(Task instructions) An exact reproduction of the entries is needed. Keep all pictures out of it.

(Provided data)
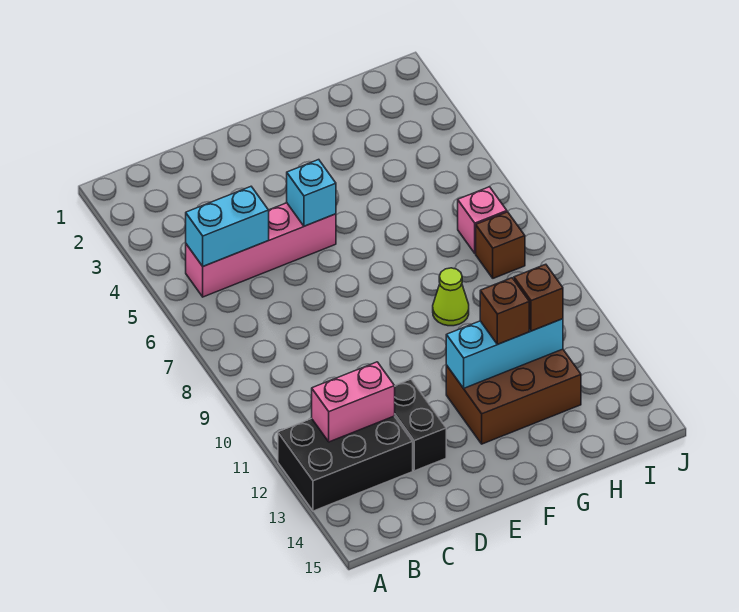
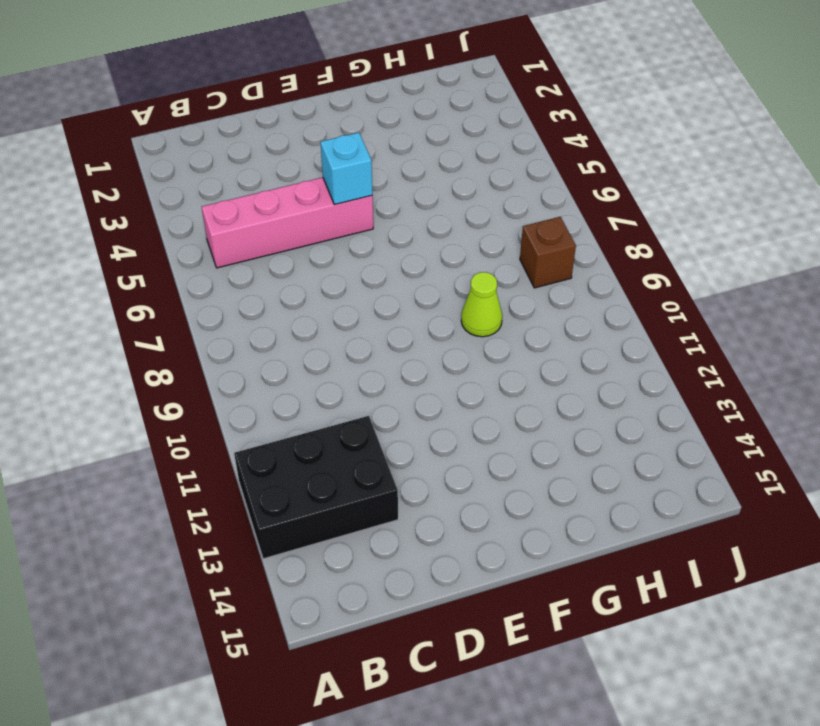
none -> black 1x2 brick [395,379,446,471]
none -> brown 2x3 brick [446,349,581,444]
none -> pink 1x1 brick [458,187,507,253]

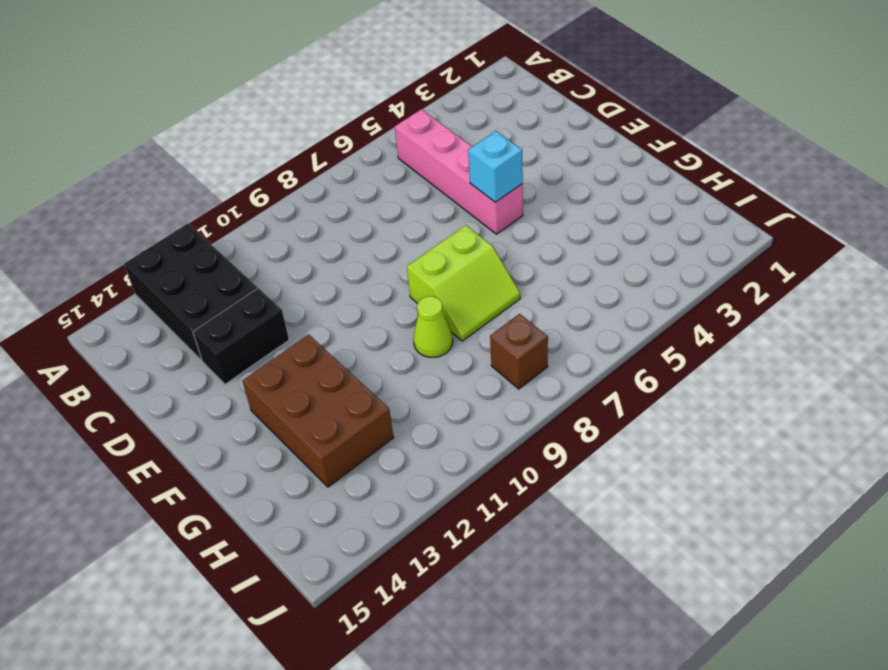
lime 2x2 slope [407,225,520,341] -> none
none -> pink 1x1 brick [458,187,507,253]
none -> cyan 1x2 brick [186,187,269,266]
none -> pink 1x2 brick [312,362,395,442]

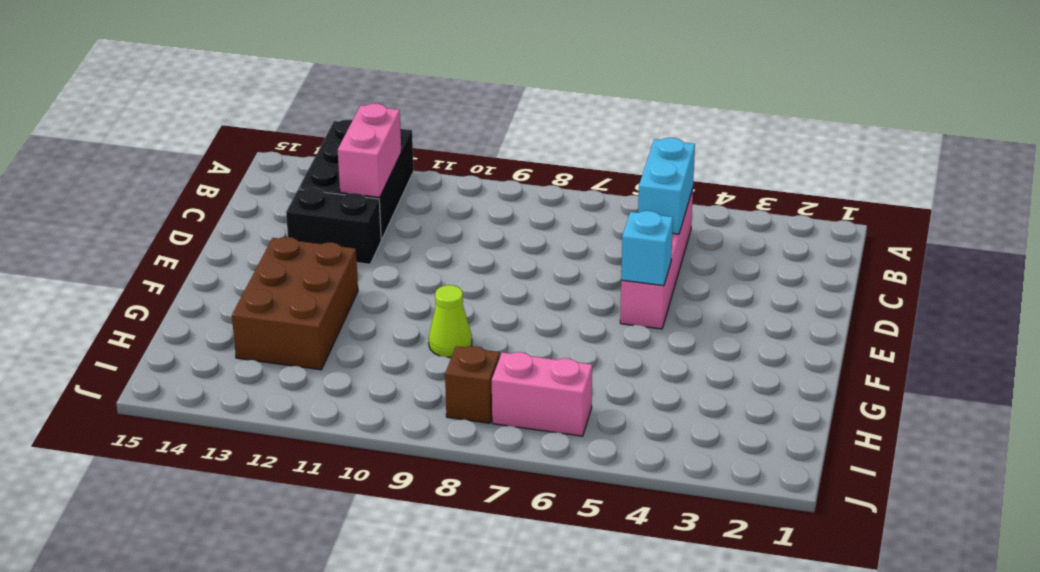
pink 1x2 brick [492,352,592,436] -> pink 1x1 brick [458,187,507,253]
none -> cyan 1x3 brick [446,319,563,388]
none -> brown 1x1 brick [480,278,529,344]
none -> brown 1x1 brick [514,264,563,331]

(Answer section)
none -> black 1x2 brick [395,379,446,471]
none -> brown 2x3 brick [446,349,581,444]
none -> pink 1x1 brick [458,187,507,253]

lime 2x2 slope [407,225,520,341] -> none
none -> pink 1x1 brick [458,187,507,253]
none -> cyan 1x2 brick [186,187,269,266]
none -> pink 1x2 brick [312,362,395,442]

pink 1x2 brick [492,352,592,436] -> pink 1x1 brick [458,187,507,253]
none -> cyan 1x3 brick [446,319,563,388]
none -> brown 1x1 brick [480,278,529,344]
none -> brown 1x1 brick [514,264,563,331]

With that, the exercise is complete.